• **SUPPLIED INFORMATION**
=== Section Start ===
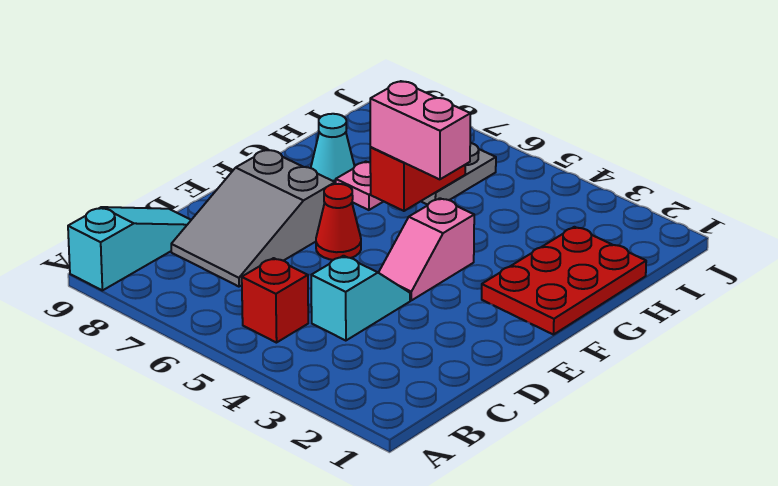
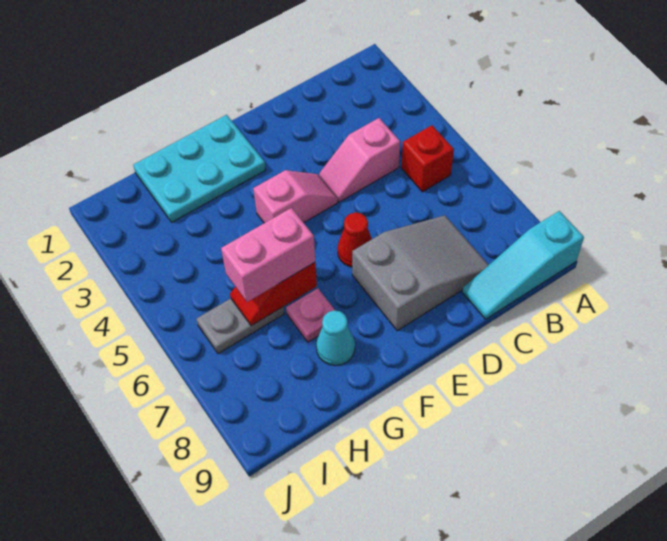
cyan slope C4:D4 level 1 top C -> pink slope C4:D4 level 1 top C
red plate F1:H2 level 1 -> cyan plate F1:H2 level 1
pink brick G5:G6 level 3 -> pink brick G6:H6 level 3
=== Section End ===
• **WHAT IS EXPECTED**
Every line above needs to be written out again as it stands. Pictures do not belong in the copy.

• **EXERCISE ANSWER**
cyan slope C4:D4 level 1 top C -> pink slope C4:D4 level 1 top C
red plate F1:H2 level 1 -> cyan plate F1:H2 level 1
pink brick G5:G6 level 3 -> pink brick G6:H6 level 3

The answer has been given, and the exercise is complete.